**WHAT THIS TASK INVOLVES**
The data below holds the lines to copy: everything from the line containing "U108 pin IA: MA2 -> FWD2" to the line containing "U103 pin STAT: PROG -> STAT", both ends included, set down exactly.

**RECORDED DATA**
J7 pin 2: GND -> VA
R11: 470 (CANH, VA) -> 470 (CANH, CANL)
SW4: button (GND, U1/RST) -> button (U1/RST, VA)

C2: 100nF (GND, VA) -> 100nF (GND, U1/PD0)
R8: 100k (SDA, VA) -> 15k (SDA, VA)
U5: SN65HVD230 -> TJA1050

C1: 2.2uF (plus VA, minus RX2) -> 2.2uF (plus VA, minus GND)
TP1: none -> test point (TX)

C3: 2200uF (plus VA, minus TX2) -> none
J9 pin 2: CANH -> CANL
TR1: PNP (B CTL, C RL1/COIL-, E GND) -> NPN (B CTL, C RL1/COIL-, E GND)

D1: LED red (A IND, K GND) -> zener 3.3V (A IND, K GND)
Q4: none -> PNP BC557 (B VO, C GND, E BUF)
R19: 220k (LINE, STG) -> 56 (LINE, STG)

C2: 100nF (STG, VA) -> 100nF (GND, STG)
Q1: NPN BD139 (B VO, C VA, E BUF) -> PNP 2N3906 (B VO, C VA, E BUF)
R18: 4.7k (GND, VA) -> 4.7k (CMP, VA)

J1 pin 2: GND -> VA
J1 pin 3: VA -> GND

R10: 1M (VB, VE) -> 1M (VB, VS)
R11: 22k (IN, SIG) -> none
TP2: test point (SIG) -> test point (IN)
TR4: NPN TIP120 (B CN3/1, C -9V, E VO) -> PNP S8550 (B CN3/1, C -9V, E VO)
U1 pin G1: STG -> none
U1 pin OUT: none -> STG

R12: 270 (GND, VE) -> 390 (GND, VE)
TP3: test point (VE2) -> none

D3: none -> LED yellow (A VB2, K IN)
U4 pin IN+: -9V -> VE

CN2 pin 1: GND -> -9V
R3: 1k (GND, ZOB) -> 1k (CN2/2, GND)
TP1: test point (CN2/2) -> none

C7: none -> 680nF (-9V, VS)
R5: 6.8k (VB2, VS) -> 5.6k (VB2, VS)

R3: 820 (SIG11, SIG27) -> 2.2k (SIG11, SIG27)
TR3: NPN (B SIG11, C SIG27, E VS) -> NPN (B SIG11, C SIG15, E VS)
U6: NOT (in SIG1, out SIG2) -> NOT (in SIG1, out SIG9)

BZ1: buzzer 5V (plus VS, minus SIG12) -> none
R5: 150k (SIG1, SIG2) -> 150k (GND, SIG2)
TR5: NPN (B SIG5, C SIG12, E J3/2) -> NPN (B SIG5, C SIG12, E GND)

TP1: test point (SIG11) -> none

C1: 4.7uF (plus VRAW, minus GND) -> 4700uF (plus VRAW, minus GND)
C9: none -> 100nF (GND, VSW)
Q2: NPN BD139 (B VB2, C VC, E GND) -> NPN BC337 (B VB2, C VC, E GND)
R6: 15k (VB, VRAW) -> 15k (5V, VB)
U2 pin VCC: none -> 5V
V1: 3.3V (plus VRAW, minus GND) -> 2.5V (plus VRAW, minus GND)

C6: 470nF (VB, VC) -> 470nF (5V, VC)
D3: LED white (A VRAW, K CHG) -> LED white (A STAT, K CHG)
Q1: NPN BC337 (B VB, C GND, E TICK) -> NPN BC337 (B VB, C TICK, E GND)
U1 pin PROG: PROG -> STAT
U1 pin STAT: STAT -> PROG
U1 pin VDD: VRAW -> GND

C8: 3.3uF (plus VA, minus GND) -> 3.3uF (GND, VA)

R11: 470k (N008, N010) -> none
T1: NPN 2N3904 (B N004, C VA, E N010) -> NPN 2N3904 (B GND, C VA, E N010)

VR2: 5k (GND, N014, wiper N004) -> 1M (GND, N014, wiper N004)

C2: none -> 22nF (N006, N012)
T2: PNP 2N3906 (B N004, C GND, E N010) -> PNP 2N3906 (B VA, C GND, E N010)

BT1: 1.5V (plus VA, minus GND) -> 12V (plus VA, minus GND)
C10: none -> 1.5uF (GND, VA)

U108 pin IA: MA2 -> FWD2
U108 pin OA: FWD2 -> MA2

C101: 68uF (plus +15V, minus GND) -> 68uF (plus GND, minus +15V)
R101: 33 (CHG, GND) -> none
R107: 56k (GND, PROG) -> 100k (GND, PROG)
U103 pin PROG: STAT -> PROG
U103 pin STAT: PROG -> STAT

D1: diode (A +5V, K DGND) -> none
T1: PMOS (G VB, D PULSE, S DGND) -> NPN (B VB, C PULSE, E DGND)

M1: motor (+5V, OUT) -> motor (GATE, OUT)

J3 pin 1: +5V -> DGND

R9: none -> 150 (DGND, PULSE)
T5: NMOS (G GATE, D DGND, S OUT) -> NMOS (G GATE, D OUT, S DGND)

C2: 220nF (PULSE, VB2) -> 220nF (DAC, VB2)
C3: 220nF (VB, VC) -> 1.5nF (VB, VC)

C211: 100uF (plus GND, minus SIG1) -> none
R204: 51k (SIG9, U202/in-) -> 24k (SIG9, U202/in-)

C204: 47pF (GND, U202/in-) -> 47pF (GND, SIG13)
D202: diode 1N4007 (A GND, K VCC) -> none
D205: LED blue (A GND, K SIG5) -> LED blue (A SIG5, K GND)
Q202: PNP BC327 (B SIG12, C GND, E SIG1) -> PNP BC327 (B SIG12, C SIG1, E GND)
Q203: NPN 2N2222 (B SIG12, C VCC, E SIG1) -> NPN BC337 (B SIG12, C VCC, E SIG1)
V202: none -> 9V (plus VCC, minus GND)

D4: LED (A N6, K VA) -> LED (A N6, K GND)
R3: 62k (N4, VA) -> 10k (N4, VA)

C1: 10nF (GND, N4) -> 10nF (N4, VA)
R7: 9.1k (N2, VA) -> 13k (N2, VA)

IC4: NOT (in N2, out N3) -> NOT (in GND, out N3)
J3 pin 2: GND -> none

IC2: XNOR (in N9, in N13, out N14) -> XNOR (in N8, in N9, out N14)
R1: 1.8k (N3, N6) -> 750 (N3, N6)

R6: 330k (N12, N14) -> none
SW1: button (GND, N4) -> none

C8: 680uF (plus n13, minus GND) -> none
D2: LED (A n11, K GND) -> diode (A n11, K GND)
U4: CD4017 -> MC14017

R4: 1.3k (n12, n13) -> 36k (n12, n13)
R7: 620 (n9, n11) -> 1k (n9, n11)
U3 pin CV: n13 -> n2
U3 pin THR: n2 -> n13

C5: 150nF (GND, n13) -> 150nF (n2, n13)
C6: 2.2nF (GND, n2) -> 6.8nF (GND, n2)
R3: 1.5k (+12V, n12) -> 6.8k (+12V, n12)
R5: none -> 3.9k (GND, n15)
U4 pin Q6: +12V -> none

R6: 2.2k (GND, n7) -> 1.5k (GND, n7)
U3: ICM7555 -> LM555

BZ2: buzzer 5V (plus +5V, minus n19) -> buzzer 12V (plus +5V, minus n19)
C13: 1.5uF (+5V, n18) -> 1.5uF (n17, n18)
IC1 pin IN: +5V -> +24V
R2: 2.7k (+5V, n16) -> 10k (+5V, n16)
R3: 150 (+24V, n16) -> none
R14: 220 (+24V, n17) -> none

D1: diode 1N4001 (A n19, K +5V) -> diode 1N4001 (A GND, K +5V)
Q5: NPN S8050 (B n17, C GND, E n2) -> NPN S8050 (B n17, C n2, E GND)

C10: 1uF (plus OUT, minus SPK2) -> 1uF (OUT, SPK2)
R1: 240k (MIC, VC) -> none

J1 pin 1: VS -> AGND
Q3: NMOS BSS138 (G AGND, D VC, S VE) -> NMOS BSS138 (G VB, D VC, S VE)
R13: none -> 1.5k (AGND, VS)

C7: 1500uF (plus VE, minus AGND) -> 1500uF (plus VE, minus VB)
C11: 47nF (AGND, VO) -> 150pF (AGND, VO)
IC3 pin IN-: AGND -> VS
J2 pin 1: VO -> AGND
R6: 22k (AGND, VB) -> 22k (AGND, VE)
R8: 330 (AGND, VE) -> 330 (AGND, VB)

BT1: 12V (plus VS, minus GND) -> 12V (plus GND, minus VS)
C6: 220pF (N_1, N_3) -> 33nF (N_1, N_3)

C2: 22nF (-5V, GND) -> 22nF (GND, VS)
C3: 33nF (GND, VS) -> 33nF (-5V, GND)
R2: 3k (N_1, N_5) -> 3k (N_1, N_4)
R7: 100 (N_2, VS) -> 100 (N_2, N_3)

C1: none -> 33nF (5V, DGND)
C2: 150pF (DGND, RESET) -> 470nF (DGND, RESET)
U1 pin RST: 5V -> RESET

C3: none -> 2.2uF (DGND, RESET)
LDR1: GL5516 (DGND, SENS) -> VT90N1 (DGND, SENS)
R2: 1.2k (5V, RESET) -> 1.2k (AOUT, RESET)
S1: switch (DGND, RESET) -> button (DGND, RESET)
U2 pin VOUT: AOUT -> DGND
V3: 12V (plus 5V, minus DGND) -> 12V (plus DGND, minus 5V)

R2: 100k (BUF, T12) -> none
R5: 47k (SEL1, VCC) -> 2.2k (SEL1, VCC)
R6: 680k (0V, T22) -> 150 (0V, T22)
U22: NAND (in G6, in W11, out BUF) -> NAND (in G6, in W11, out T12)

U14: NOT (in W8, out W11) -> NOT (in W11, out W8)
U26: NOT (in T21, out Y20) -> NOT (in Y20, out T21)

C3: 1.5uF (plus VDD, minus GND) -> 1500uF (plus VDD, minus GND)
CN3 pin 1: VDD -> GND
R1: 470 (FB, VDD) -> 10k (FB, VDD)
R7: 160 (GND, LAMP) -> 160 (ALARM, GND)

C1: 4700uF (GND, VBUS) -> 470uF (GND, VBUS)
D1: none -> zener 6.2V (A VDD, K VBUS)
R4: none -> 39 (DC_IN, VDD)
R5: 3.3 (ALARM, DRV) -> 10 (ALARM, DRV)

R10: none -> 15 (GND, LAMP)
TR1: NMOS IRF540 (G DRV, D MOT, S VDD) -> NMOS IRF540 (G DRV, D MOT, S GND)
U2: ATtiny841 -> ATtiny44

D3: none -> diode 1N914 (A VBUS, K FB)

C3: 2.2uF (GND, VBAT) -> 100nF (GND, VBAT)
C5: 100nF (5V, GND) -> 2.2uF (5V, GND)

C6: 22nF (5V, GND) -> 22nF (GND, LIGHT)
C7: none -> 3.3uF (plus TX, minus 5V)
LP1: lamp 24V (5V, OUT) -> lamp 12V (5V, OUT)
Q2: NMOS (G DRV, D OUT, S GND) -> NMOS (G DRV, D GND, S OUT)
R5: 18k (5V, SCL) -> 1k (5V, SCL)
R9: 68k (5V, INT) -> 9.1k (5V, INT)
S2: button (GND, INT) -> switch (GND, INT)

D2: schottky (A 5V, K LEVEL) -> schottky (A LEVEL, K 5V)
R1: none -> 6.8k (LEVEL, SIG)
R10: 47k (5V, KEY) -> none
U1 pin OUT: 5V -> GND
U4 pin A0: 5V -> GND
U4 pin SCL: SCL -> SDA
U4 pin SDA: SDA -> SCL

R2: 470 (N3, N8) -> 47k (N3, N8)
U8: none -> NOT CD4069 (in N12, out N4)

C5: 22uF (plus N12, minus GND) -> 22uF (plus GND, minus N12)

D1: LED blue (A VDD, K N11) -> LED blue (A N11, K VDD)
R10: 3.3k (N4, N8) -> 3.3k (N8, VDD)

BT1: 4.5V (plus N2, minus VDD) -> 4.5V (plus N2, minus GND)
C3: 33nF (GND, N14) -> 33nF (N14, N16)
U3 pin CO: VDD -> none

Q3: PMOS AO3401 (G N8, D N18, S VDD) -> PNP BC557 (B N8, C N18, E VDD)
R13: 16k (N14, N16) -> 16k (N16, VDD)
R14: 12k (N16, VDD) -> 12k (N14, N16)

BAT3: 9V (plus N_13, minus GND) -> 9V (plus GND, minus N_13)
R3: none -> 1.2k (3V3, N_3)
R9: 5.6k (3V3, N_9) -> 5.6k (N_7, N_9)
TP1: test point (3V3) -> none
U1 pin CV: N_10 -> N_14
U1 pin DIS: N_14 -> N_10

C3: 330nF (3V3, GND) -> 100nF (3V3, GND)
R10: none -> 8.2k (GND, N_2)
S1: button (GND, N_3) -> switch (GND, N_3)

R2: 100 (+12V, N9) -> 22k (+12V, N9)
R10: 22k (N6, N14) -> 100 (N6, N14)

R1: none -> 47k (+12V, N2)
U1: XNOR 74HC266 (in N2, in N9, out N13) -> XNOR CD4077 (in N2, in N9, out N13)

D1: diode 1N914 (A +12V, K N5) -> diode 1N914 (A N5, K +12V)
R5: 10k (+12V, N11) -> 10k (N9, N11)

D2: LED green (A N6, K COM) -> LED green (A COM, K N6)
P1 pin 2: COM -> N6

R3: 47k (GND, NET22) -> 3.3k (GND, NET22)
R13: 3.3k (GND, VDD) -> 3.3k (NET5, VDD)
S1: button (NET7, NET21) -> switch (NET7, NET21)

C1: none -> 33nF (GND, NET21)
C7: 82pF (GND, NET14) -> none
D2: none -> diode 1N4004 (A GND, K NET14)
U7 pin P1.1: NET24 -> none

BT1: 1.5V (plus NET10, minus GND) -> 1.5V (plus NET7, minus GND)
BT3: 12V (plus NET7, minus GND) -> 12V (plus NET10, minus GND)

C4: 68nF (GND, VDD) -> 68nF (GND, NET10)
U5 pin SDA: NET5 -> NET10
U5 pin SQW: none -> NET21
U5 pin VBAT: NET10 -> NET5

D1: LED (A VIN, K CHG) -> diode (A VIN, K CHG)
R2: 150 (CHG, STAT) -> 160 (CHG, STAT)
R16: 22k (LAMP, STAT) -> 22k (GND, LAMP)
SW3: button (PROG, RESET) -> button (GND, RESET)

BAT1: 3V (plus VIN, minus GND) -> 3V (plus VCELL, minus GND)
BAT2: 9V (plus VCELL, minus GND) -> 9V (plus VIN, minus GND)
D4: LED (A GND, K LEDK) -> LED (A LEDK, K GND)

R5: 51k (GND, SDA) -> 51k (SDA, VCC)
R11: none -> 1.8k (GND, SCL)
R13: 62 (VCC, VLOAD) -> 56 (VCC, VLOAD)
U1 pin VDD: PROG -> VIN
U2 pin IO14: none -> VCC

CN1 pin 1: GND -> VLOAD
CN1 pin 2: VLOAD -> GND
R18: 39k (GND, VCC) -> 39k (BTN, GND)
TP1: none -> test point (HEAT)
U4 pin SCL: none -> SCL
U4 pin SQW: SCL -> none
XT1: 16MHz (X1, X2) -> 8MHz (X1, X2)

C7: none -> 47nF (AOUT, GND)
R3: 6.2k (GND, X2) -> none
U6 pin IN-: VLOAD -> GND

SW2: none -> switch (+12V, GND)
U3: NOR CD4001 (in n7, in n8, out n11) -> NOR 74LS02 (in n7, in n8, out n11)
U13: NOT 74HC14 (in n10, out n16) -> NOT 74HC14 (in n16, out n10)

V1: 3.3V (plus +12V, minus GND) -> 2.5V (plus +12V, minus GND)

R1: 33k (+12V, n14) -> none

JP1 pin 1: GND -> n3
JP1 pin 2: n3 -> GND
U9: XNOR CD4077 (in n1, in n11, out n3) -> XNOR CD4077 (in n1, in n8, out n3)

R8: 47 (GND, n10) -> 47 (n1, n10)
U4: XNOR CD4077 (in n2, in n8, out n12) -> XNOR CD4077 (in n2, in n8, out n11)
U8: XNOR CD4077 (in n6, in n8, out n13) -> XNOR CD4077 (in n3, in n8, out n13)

**ANSWER TO THE PROBLEM**
U108 pin IA: MA2 -> FWD2
U108 pin OA: FWD2 -> MA2

C101: 68uF (plus +15V, minus GND) -> 68uF (plus GND, minus +15V)
R101: 33 (CHG, GND) -> none
R107: 56k (GND, PROG) -> 100k (GND, PROG)
U103 pin PROG: STAT -> PROG
U103 pin STAT: PROG -> STAT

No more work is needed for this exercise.